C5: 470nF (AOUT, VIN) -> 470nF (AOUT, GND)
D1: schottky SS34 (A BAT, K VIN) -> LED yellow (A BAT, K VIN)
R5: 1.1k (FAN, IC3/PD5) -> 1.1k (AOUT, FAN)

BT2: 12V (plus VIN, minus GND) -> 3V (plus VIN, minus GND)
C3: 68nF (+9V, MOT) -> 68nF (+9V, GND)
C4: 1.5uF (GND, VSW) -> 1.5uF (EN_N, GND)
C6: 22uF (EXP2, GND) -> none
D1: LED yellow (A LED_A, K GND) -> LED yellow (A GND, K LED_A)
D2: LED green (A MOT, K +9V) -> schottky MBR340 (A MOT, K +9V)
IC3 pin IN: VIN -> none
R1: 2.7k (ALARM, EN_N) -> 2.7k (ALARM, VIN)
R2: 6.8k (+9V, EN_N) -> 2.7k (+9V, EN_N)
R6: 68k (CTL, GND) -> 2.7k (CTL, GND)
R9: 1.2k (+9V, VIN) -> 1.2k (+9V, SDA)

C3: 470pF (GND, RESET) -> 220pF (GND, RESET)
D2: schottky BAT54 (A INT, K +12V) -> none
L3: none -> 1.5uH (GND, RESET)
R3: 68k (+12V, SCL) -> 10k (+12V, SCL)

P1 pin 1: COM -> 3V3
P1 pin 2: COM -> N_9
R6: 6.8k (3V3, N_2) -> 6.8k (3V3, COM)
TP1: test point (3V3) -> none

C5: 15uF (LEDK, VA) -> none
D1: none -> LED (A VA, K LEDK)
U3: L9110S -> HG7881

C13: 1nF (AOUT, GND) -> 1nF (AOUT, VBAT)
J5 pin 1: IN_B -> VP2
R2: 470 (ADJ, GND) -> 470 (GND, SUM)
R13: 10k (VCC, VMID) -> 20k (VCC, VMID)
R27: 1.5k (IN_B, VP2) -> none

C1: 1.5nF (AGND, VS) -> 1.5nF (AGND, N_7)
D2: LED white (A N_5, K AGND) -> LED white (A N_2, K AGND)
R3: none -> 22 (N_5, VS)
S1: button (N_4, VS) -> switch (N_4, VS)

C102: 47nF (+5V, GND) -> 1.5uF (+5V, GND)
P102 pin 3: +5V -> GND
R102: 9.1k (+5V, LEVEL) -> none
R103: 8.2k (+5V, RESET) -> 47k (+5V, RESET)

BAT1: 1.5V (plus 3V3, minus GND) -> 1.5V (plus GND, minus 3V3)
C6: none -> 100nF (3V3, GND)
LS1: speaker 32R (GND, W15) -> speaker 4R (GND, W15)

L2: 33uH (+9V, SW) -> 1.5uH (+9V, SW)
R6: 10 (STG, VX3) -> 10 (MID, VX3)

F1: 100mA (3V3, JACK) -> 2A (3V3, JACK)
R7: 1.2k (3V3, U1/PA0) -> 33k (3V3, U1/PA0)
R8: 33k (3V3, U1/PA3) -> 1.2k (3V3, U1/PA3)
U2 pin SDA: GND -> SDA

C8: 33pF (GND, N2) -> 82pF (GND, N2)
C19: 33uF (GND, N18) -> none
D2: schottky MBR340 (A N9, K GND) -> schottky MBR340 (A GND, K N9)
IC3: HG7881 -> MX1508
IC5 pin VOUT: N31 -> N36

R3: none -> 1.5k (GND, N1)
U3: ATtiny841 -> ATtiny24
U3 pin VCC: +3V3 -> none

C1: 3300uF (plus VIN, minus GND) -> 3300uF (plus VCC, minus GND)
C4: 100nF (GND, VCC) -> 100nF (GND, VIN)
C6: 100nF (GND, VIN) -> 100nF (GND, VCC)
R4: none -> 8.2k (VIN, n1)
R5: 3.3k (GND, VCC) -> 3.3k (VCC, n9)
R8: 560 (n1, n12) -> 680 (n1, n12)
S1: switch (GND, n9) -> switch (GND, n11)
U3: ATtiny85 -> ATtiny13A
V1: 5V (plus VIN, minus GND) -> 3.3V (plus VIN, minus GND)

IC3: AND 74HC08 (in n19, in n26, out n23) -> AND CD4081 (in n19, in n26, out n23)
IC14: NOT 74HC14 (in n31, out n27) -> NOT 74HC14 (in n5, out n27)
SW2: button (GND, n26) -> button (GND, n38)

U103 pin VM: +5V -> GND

::::::::

§ ABOUT THIS EXERCISE: Beginning with the line that contains "V1: 5V (plus", quote each line exactly through the last line of the entries above, and nothing beyond them.

§ RESPONSE TO THIS EXERCISE:
V1: 5V (plus VIN, minus GND) -> 3.3V (plus VIN, minus GND)

IC3: AND 74HC08 (in n19, in n26, out n23) -> AND CD4081 (in n19, in n26, out n23)
IC14: NOT 74HC14 (in n31, out n27) -> NOT 74HC14 (in n5, out n27)
SW2: button (GND, n26) -> button (GND, n38)

U103 pin VM: +5V -> GND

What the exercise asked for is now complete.